**What this task involves**
Write out exactly the lines between the line containing "Identify all objects" and the end of the records, counting both ends, and leave out all pictures.

- Opening Delimiter -

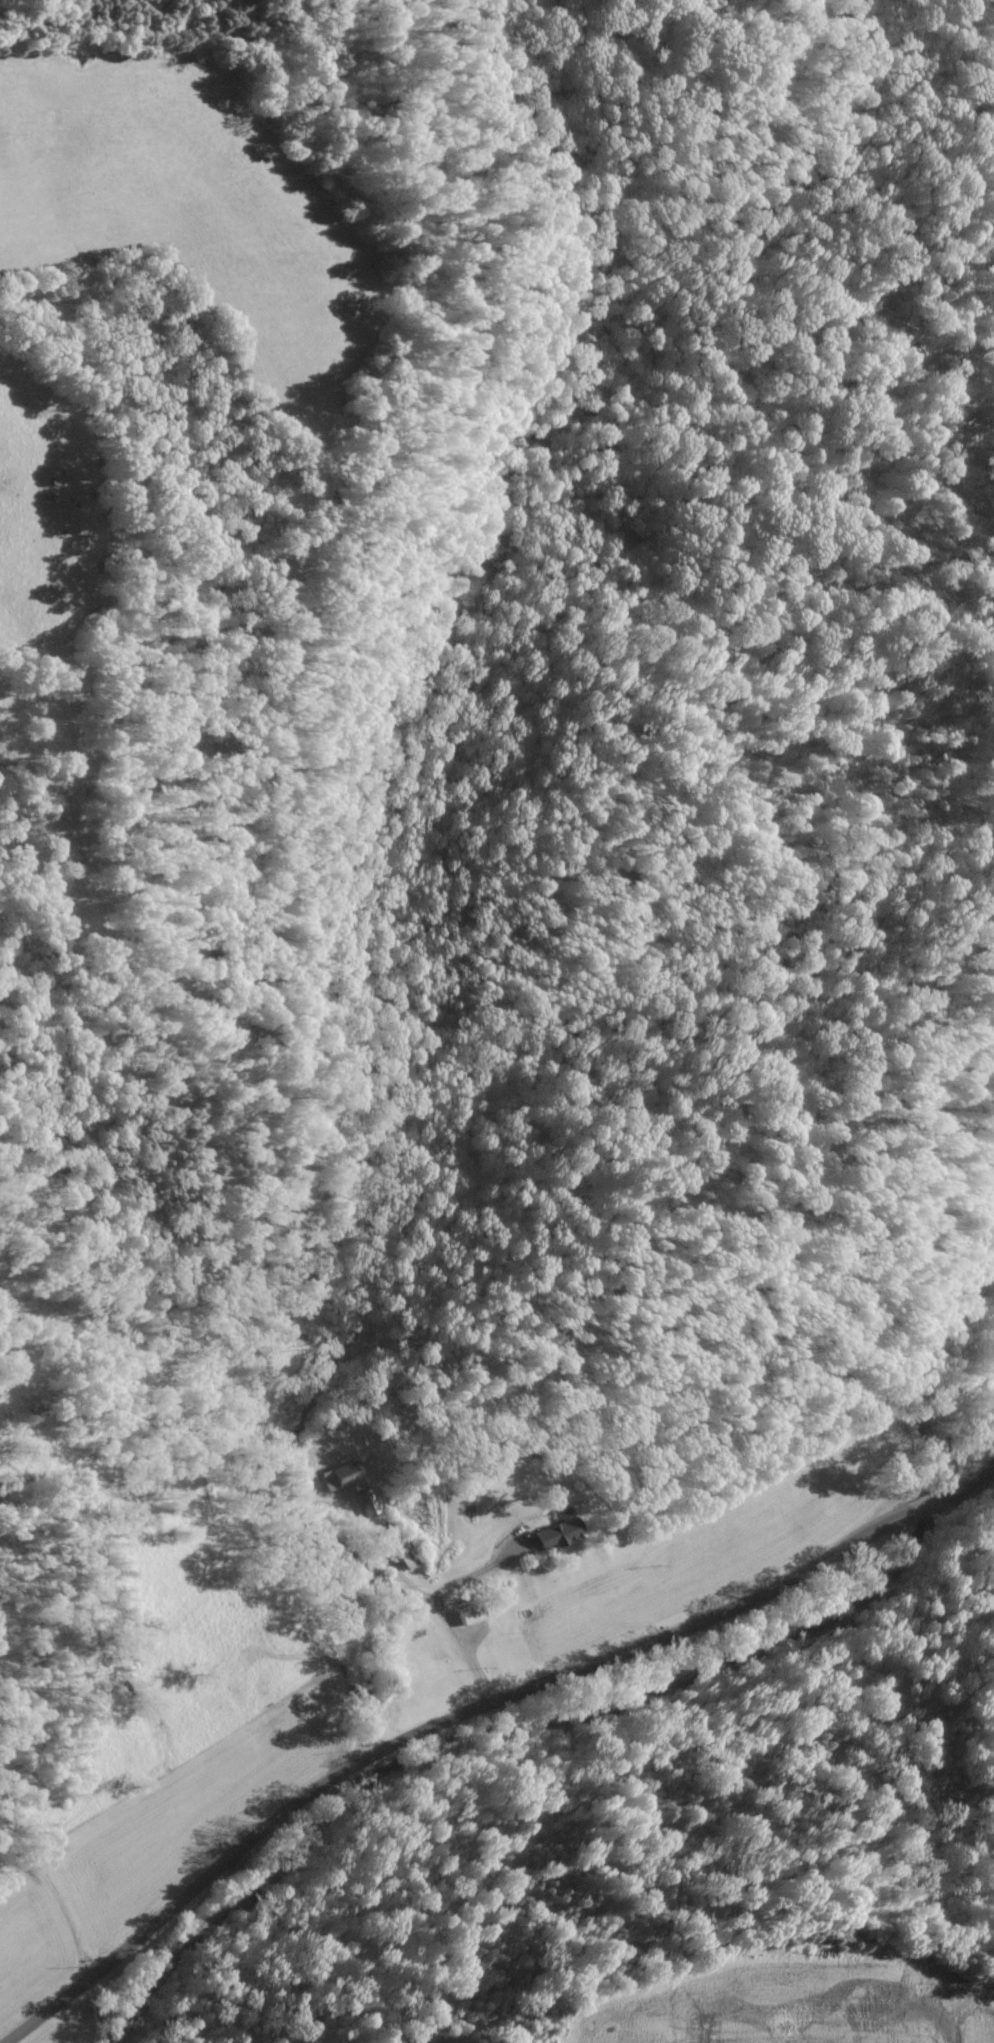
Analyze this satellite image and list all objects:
crop: (186, 212)
crop: (47, 522)
building: (341, 1476)
building: (365, 1505)
building: (557, 1535)
building: (401, 1556)
road: (475, 1580)
road: (420, 1604)
building: (470, 1615)
road: (479, 1713)

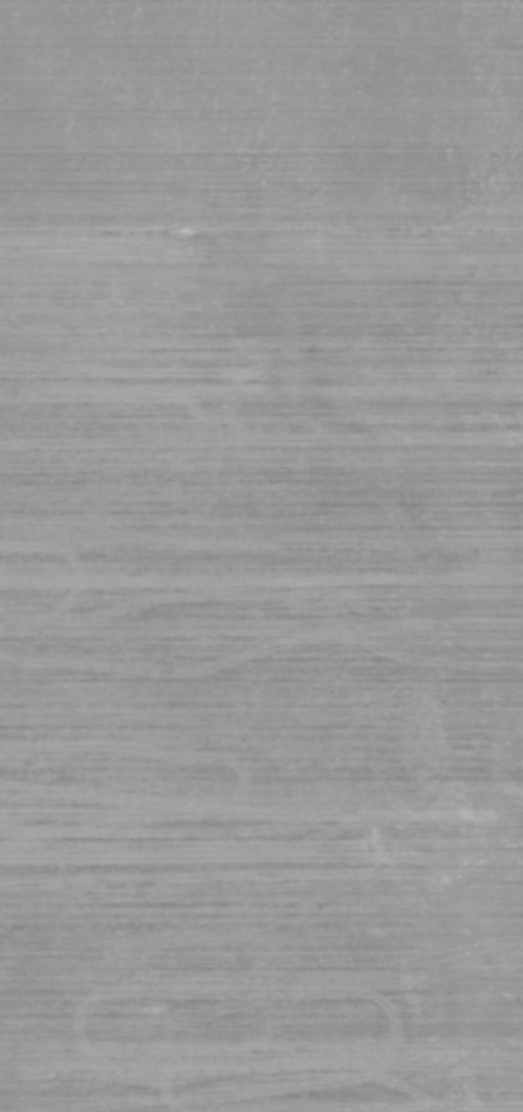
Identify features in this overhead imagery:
crop: (261, 556)

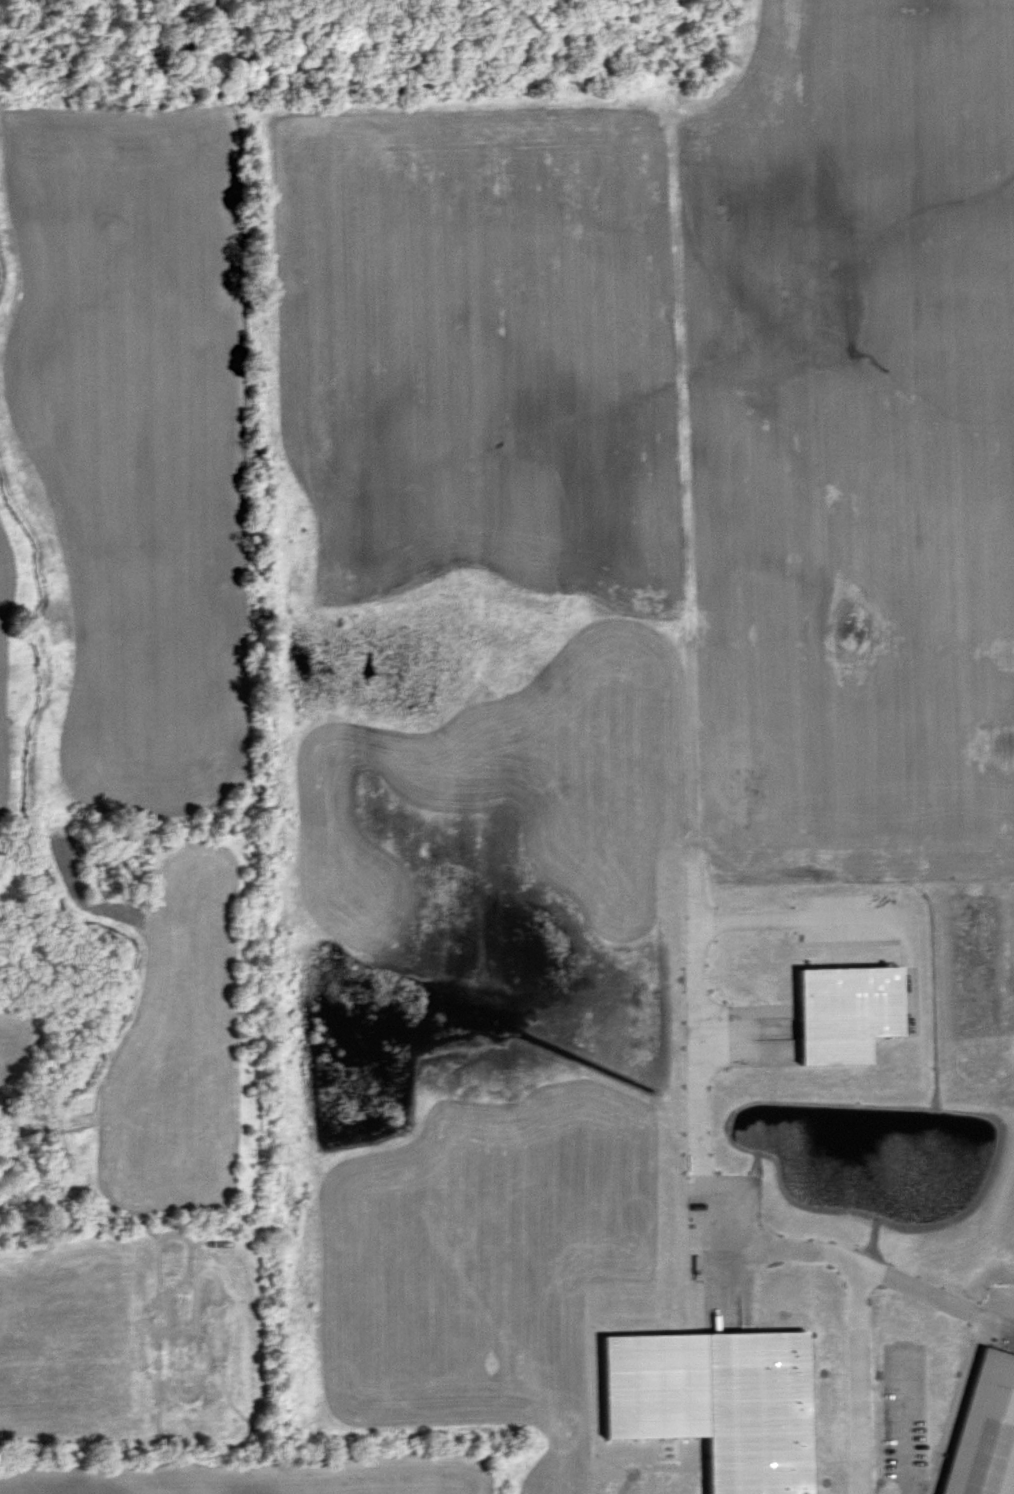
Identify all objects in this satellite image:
building: (848, 1011)
road: (719, 1230)
building: (721, 1400)
building: (987, 1429)

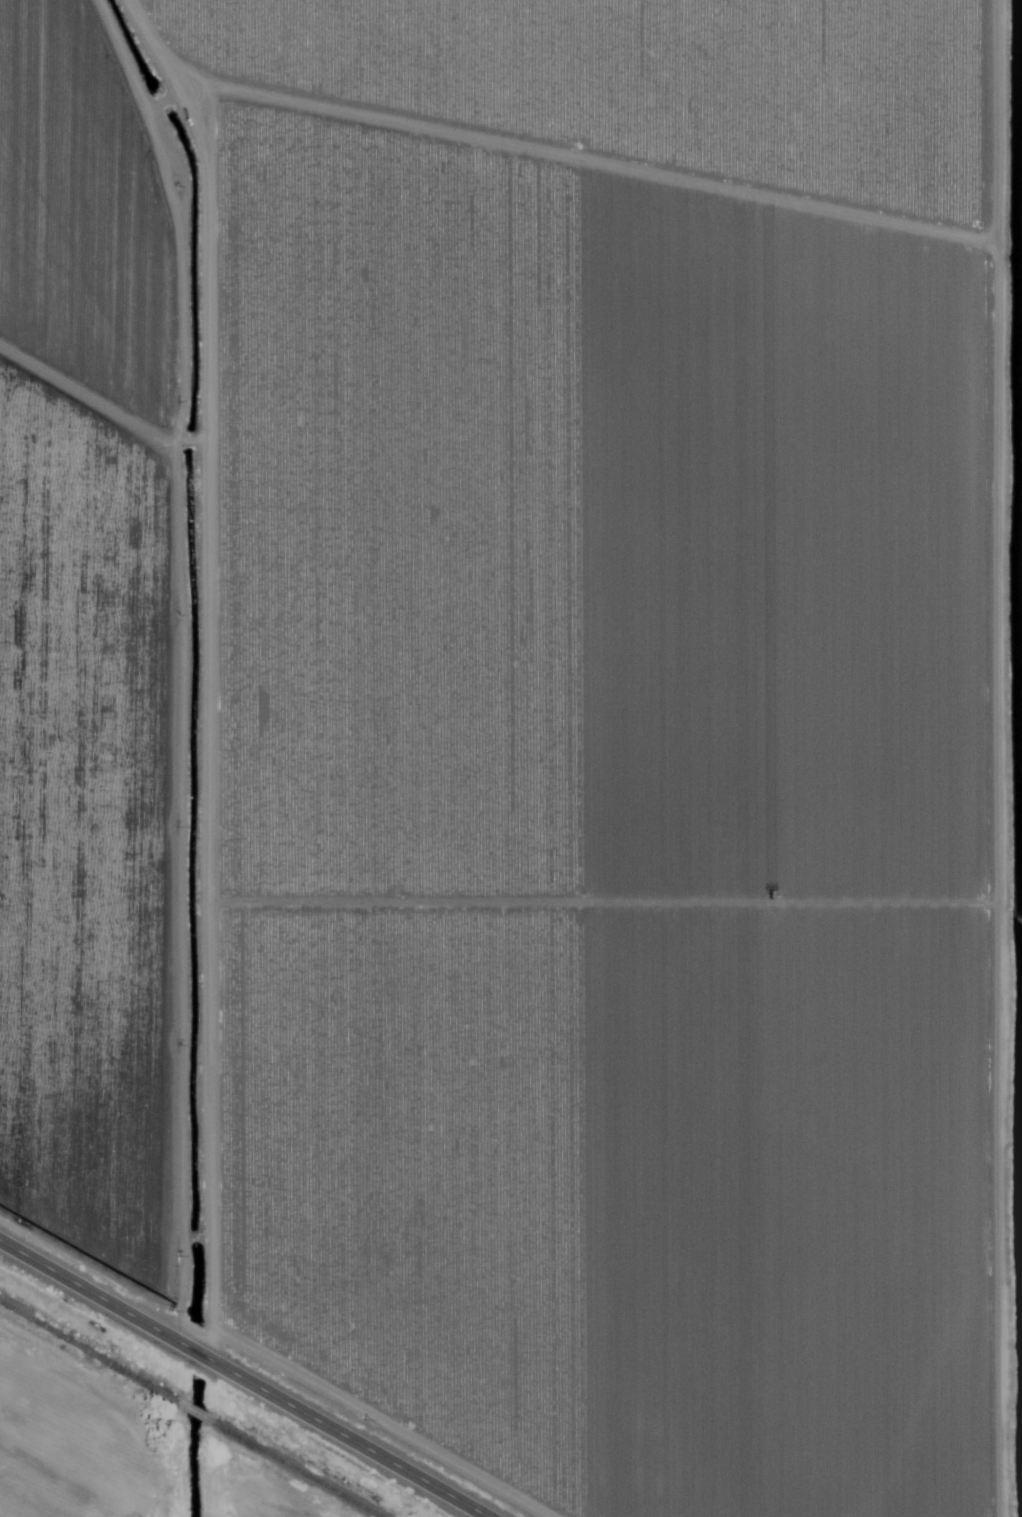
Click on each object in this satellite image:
crop: (653, 91)
road: (566, 128)
road: (219, 707)
road: (981, 758)
crop: (489, 788)
railway: (92, 1353)
road: (246, 1376)
railway: (196, 1413)
railway: (293, 1468)

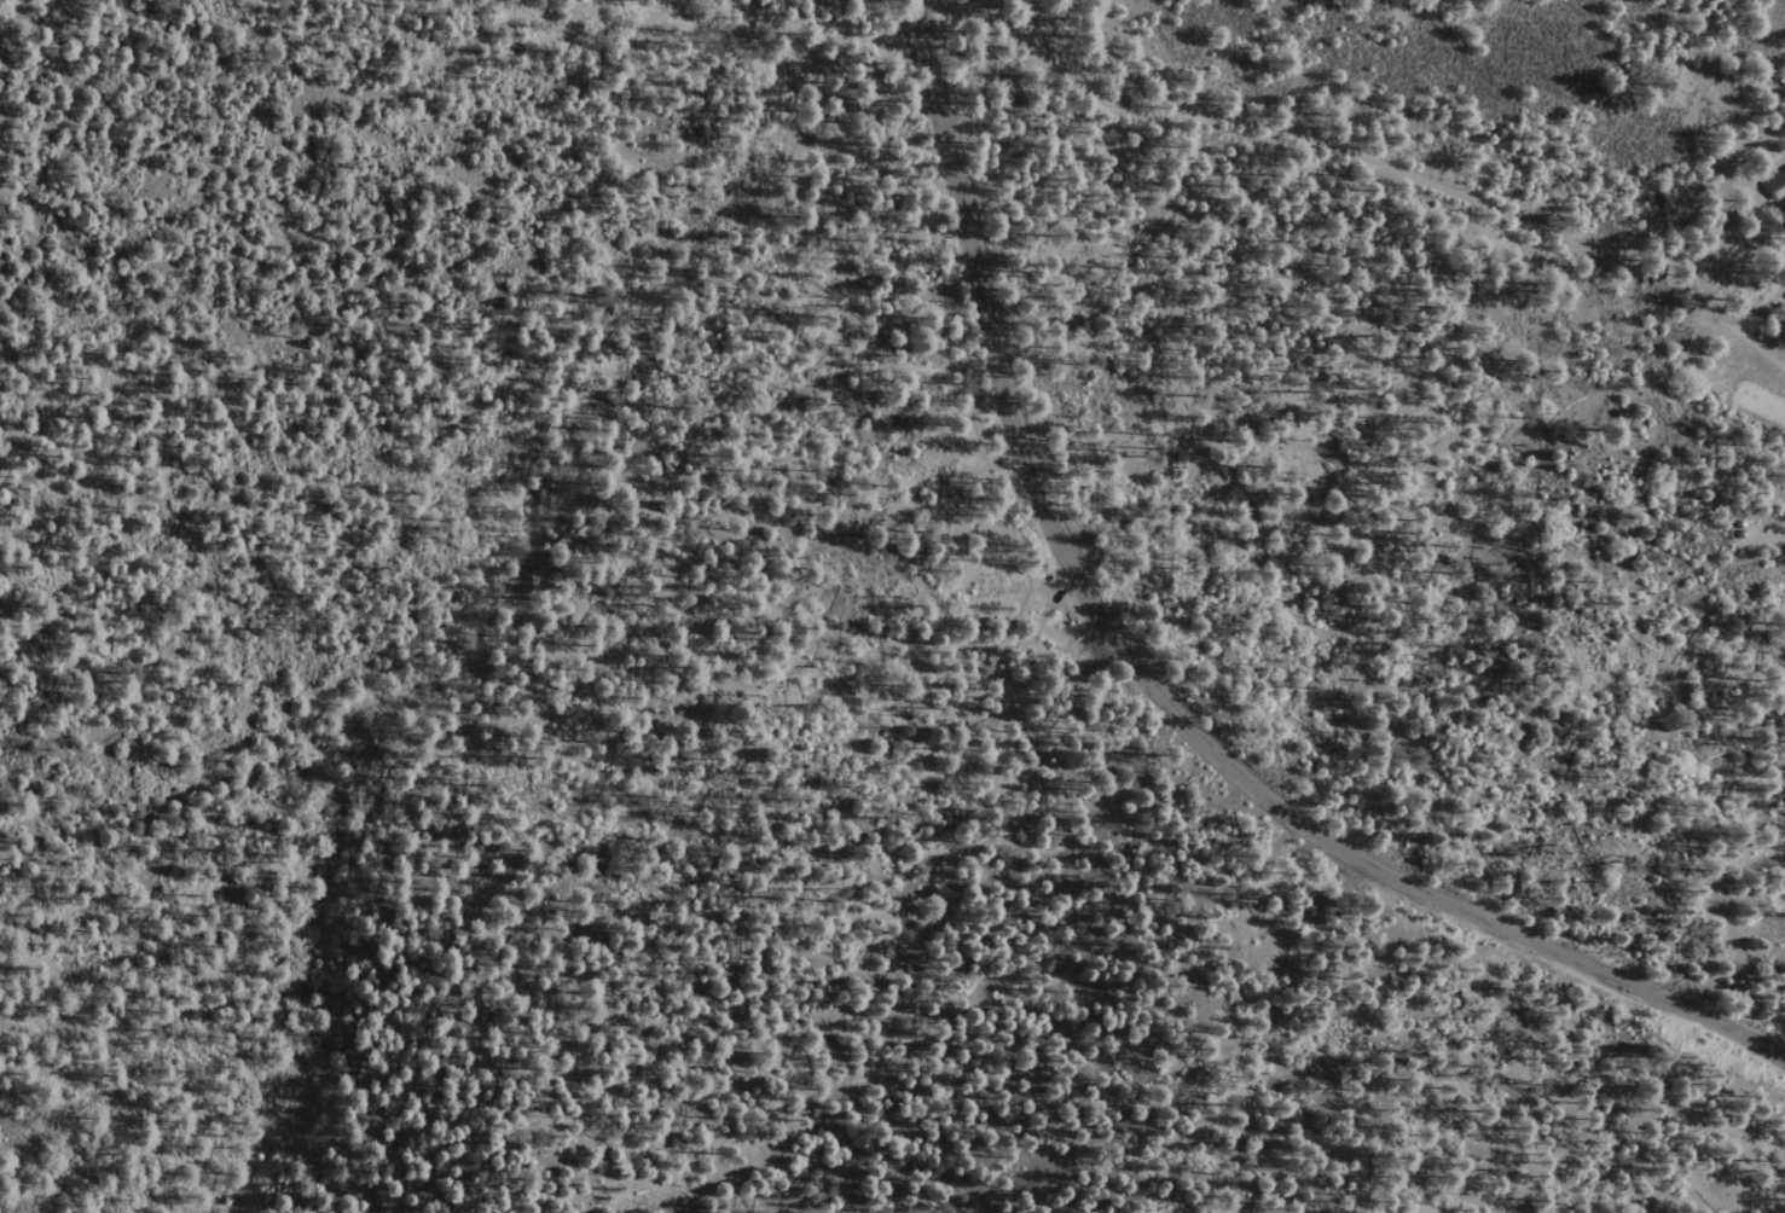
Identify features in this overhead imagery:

- Closing Delimiter -

**Answer to this task**
Identify all objects in this satellite image:
building: (848, 1011)
road: (719, 1230)
building: (721, 1400)
building: (987, 1429)

Click on each object in this satellite image:
crop: (653, 91)
road: (566, 128)
road: (219, 707)
road: (981, 758)
crop: (489, 788)
railway: (92, 1353)
road: (246, 1376)
railway: (196, 1413)
railway: (293, 1468)

Identify features in this overhead imagery:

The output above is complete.